ABOUT THIS TASK
Look over the lines below. Report each one that includes the string "gray".

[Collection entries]
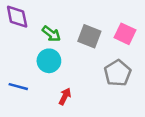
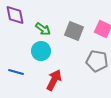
gray pentagon: (118, 73) -> (97, 61), turned -30
red arrow: (65, 96) -> (54, 80), size x1.5

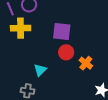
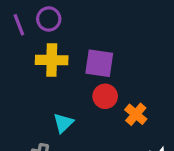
yellow cross: (21, 28) -> (52, 60), moved

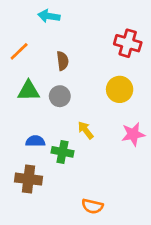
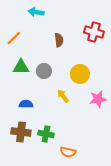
brown semicircle: (62, 61) -> (59, 40), moved
yellow circle: (120, 89) -> (80, 74), moved
green cross: (62, 152) -> (46, 134), moved

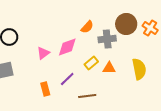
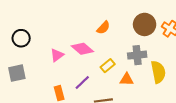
gray cross: (107, 39) -> (137, 55), moved
pink diamond: (67, 47) -> (82, 49), turned 60
orange triangle: (109, 68) -> (127, 79), moved

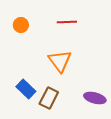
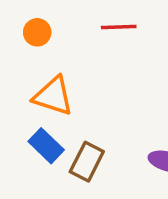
orange triangle: (60, 61) -> (53, 96), moved, turned -35

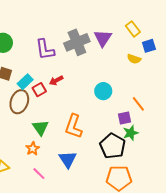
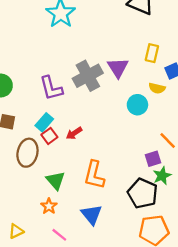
yellow rectangle: (133, 29) -> (152, 53), turned 56
red arrow: (56, 80) -> (74, 133), moved
cyan rectangle: (25, 82) -> (44, 122), moved
cyan circle: (103, 91) -> (137, 105), moved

FINAL ANSWER
gray pentagon: (118, 73) -> (97, 61), turned -30
gray cross: (107, 39) -> (137, 55), moved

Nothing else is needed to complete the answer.